Exercise requirements —
Copy exactly the run of lines that begins at the line with "orange calculator [933,484,1009,537]" and ends at the final line of the entries.

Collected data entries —

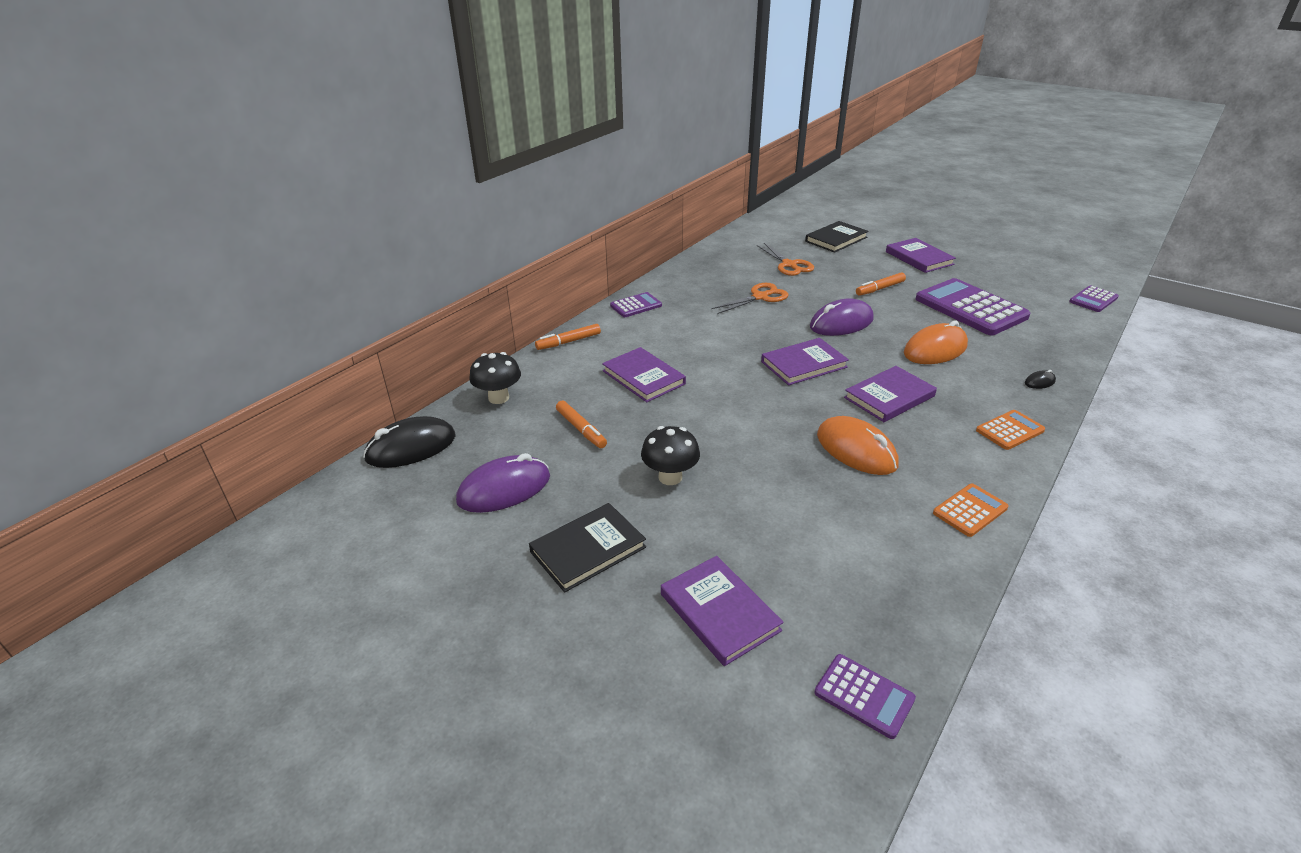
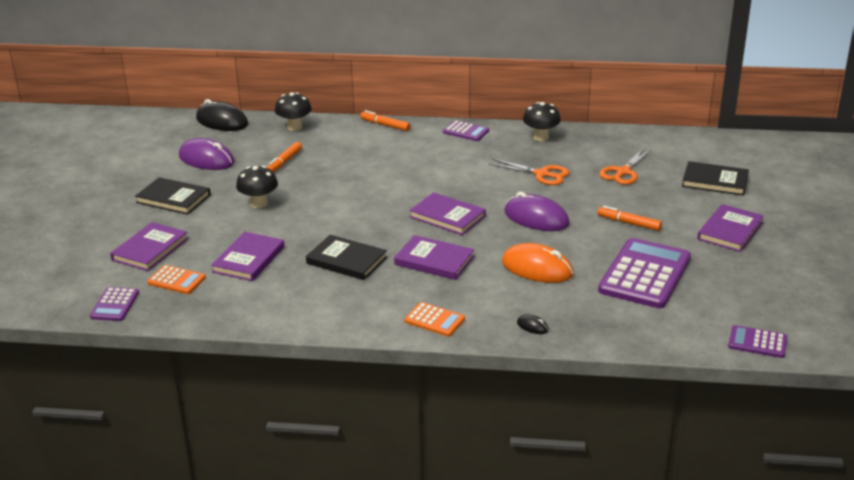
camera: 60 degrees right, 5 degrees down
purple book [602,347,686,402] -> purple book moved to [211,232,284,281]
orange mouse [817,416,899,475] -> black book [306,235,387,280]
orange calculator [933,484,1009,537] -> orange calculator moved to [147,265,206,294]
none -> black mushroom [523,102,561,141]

Solution —
orange calculator [933,484,1009,537] -> orange calculator moved to [147,265,206,294]
none -> black mushroom [523,102,561,141]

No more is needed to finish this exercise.